Task description —
Transcribe word for word the lines below from the line with "(276, 220) = (269, 243): white" through the line with "(471, 199) = (493, 200): grey", ends included.

[Object change listings]

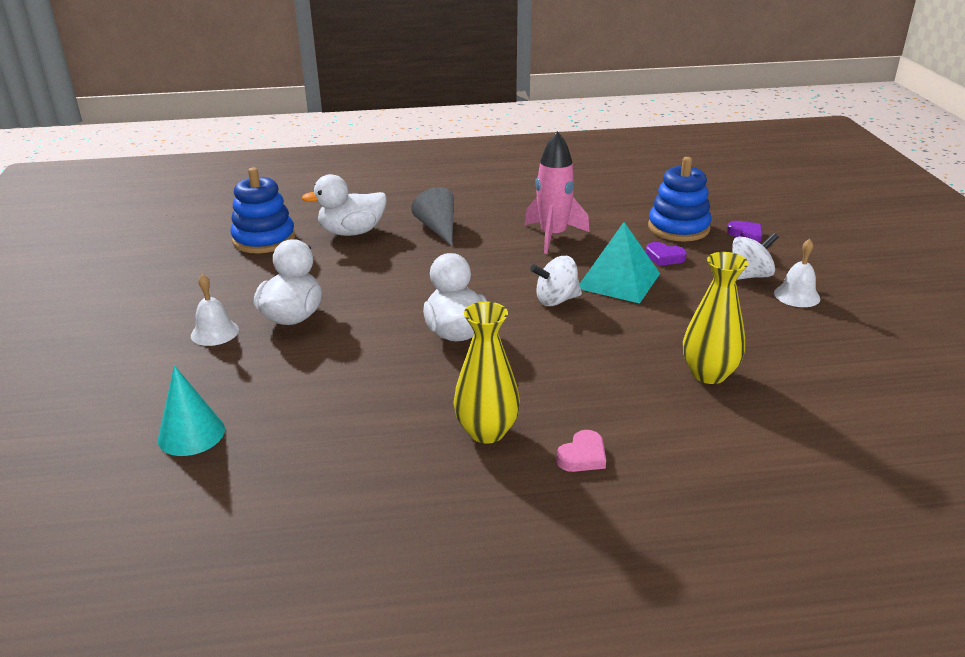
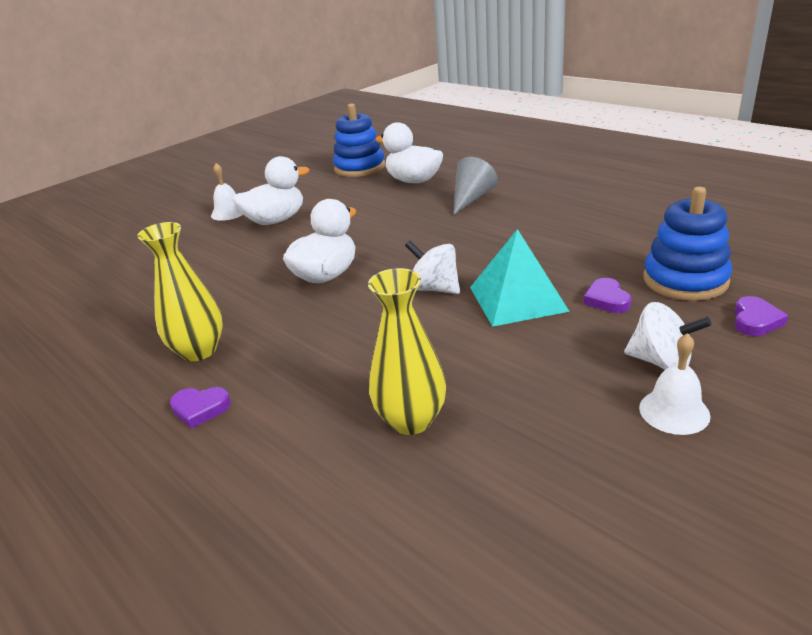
camera: 55 degrees right, 0 degrees up
(191, 434) = (113, 261): turquoise cone -> none
(553, 236) = (544, 238): pink rocket -> none
(582, 456) = (200, 409): pink heart -> purple heart

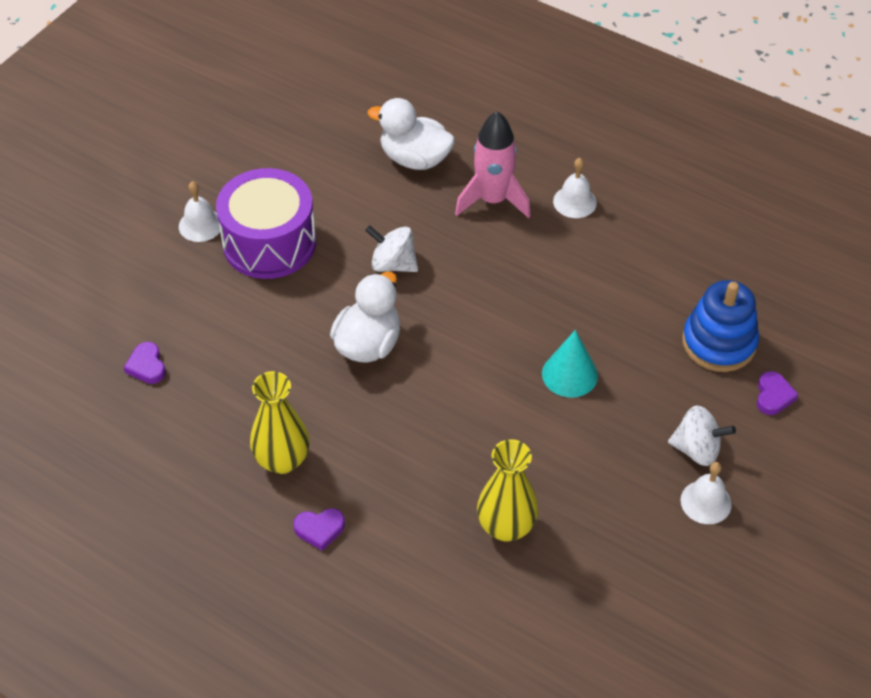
camera: 15 degrees left, 20 degrees up
(276, 220) = (269, 243): white duck -> purple drum
(359, 167) = (335, 124): blue stacking toy -> none
(435, 288) = (487, 362): white spinning top -> white spinning top (393, 264)
(471, 199) = (493, 200): grey cone -> pink rocket
(517, 299) = (569, 374): turquoise pyramid -> turquoise cone
(543, 198) = (574, 202): none -> white bell
(607, 300) = (650, 373): purple heart -> purple heart (147, 366)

Finished exercise —
(276, 220) = (269, 243): white duck -> purple drum
(359, 167) = (335, 124): blue stacking toy -> none
(435, 288) = (487, 362): white spinning top -> white spinning top (393, 264)
(471, 199) = (493, 200): grey cone -> pink rocket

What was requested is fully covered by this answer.